■ **Dataset records**
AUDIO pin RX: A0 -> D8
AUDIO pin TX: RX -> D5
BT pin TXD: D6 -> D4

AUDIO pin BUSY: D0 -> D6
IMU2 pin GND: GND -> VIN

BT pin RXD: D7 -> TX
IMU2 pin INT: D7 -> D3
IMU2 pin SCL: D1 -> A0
---
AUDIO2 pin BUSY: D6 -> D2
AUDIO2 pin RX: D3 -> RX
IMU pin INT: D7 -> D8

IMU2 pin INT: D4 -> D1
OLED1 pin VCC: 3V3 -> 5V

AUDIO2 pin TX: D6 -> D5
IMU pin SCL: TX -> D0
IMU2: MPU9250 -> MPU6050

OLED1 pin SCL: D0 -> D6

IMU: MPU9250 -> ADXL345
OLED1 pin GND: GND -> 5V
...
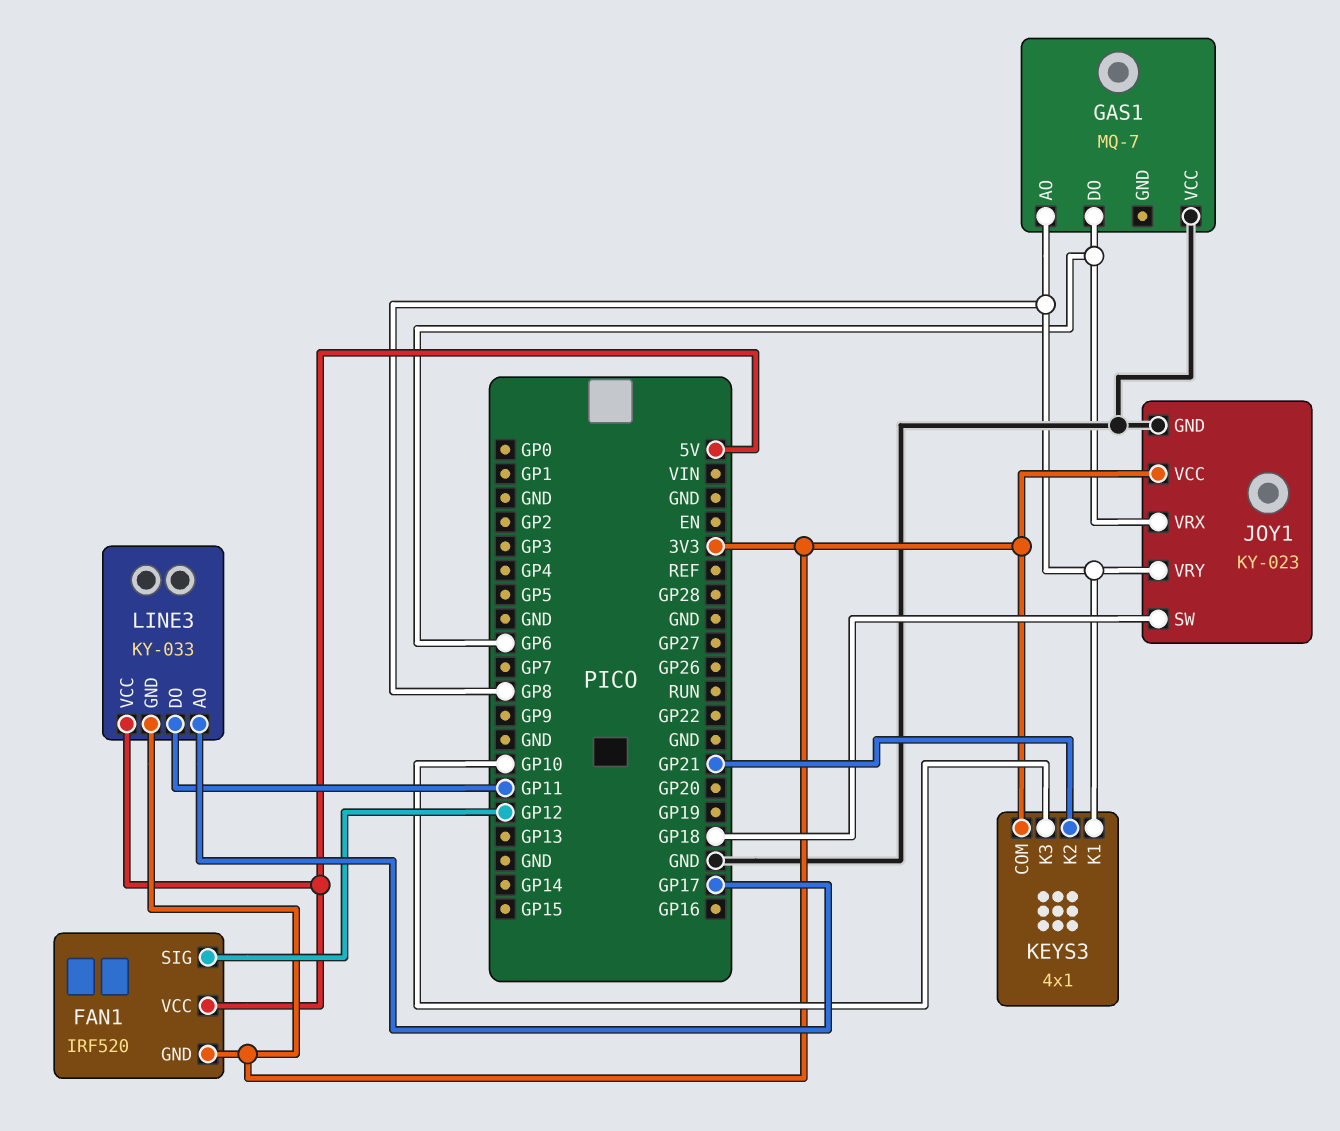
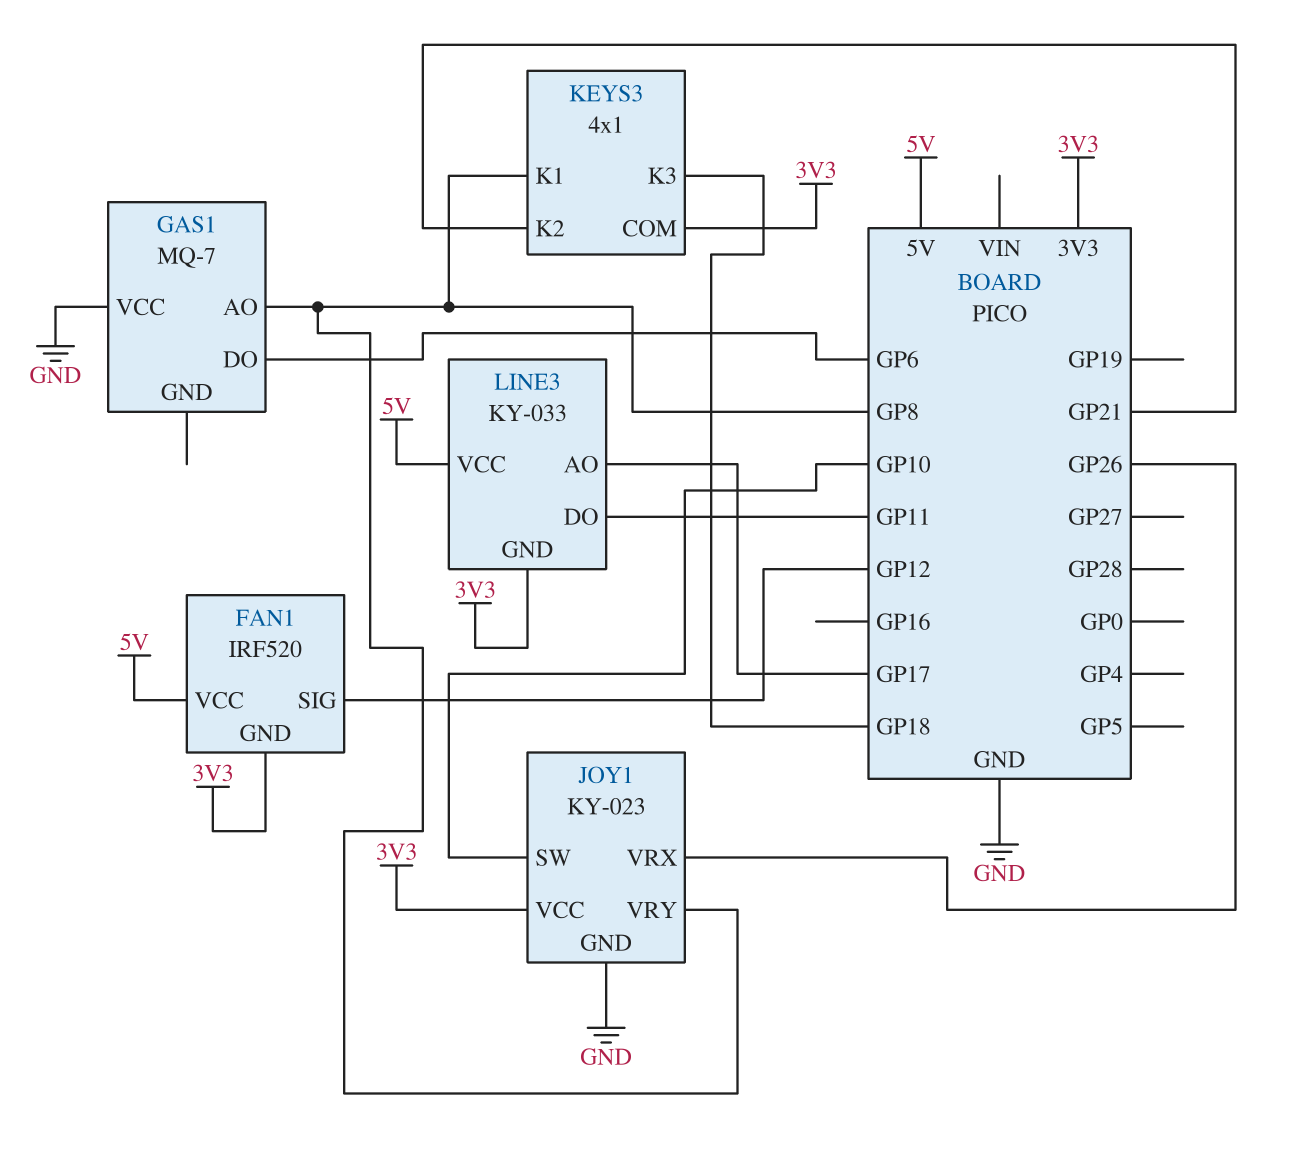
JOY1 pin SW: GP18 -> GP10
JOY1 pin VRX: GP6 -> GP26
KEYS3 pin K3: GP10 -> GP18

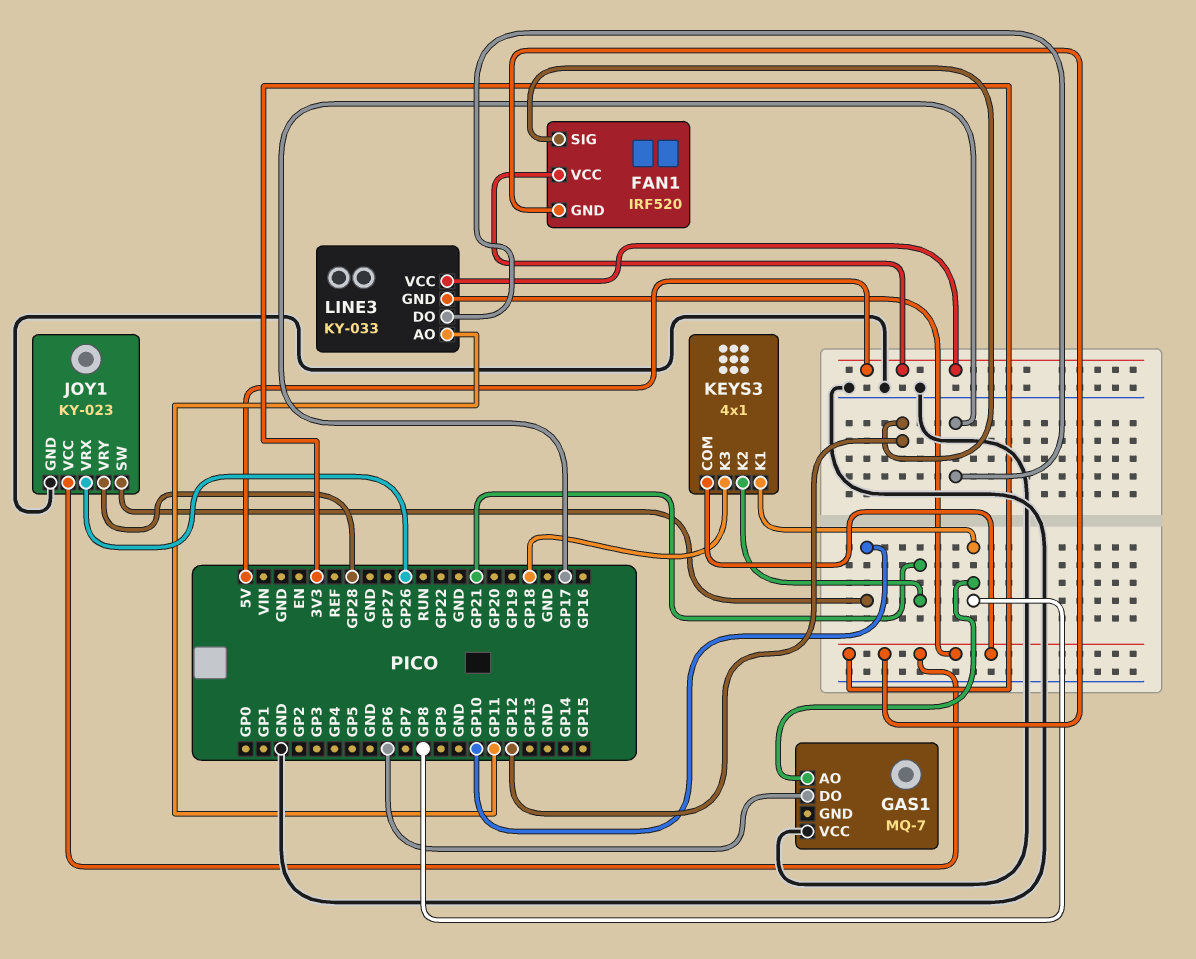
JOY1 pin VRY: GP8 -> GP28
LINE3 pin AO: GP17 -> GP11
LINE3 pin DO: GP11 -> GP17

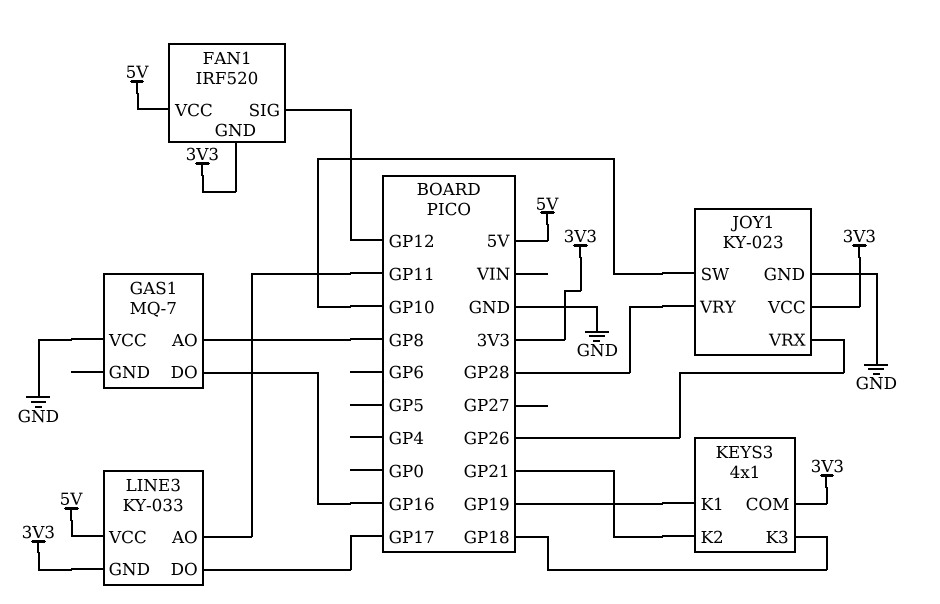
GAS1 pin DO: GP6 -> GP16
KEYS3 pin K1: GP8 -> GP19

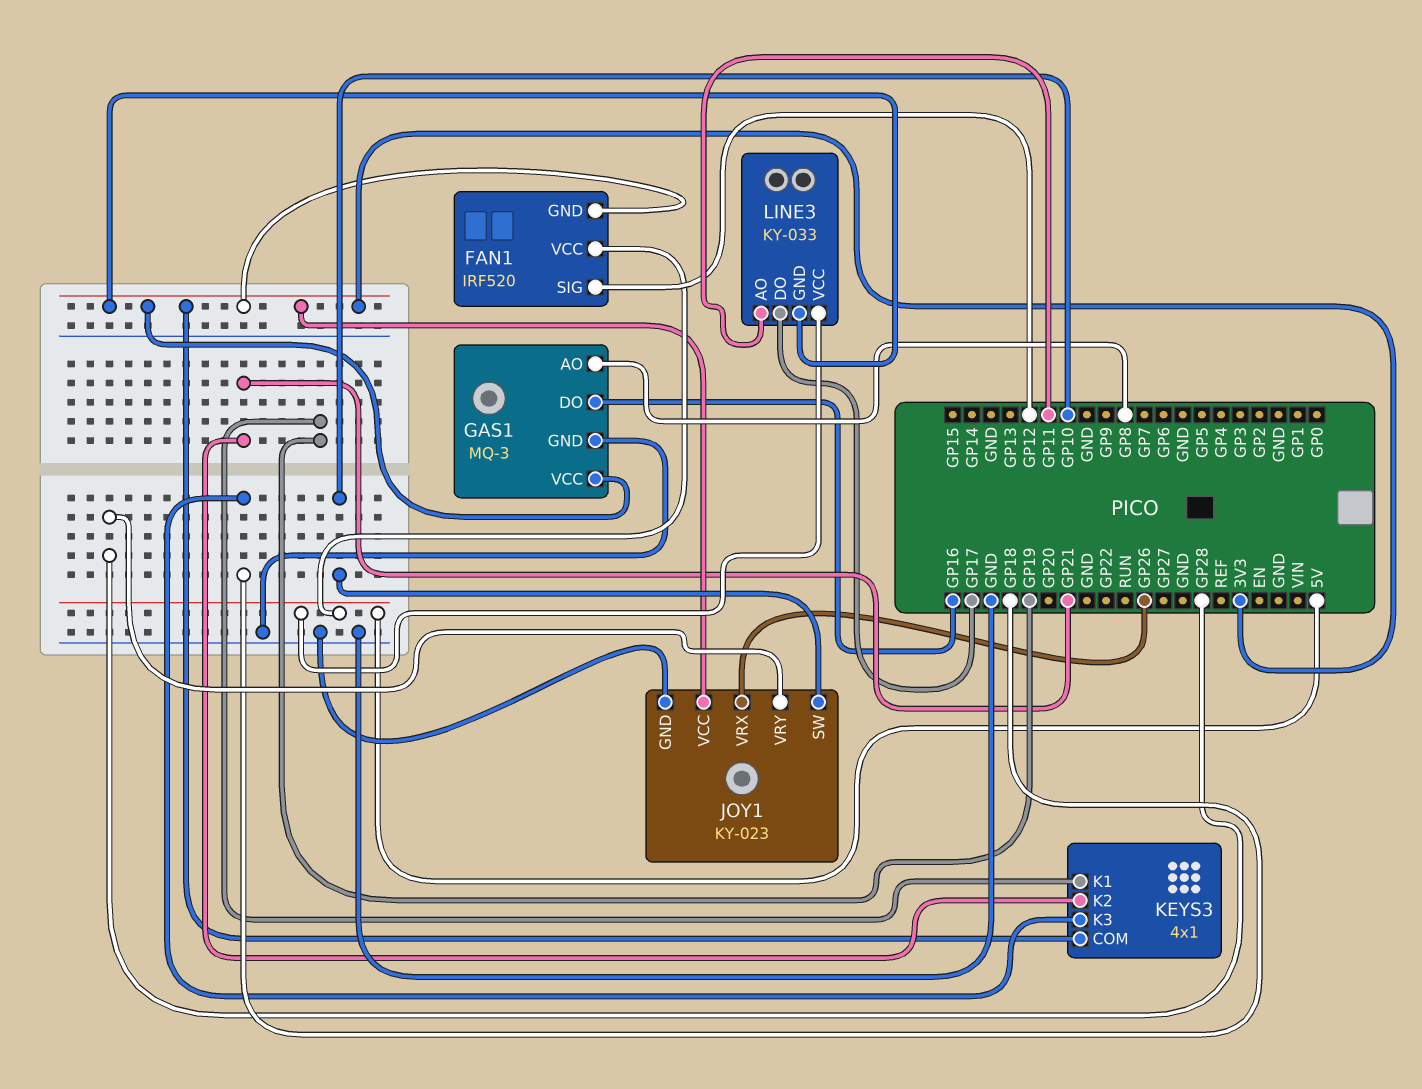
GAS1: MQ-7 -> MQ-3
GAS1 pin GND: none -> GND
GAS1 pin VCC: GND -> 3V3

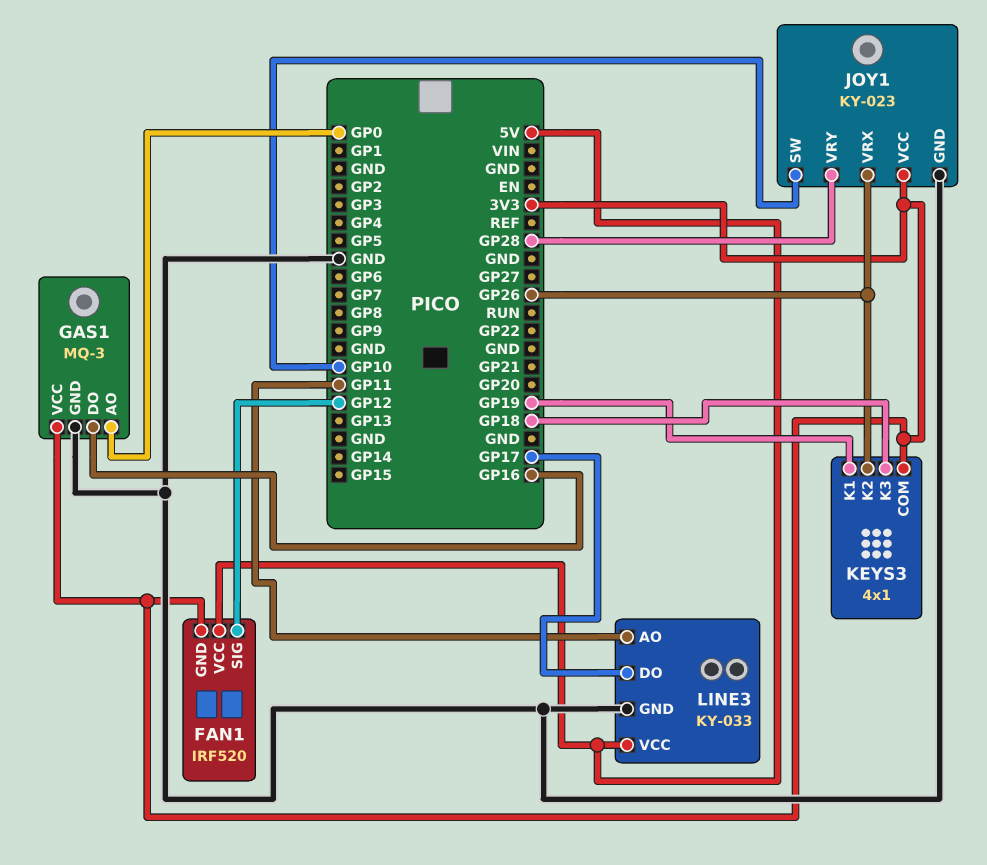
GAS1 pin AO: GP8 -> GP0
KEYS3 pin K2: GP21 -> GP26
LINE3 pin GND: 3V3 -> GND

■ **Your assignment**
From the material above, retype precisely the lines between the line holding "OLED1 pin VCC: 3V3 -> 5V" and the line holding "OLED1 pin GND: GND -> 5V", inclusive, and nothing beyond them.

■ **Output for this task**
OLED1 pin VCC: 3V3 -> 5V

AUDIO2 pin TX: D6 -> D5
IMU pin SCL: TX -> D0
IMU2: MPU9250 -> MPU6050

OLED1 pin SCL: D0 -> D6

IMU: MPU9250 -> ADXL345
OLED1 pin GND: GND -> 5V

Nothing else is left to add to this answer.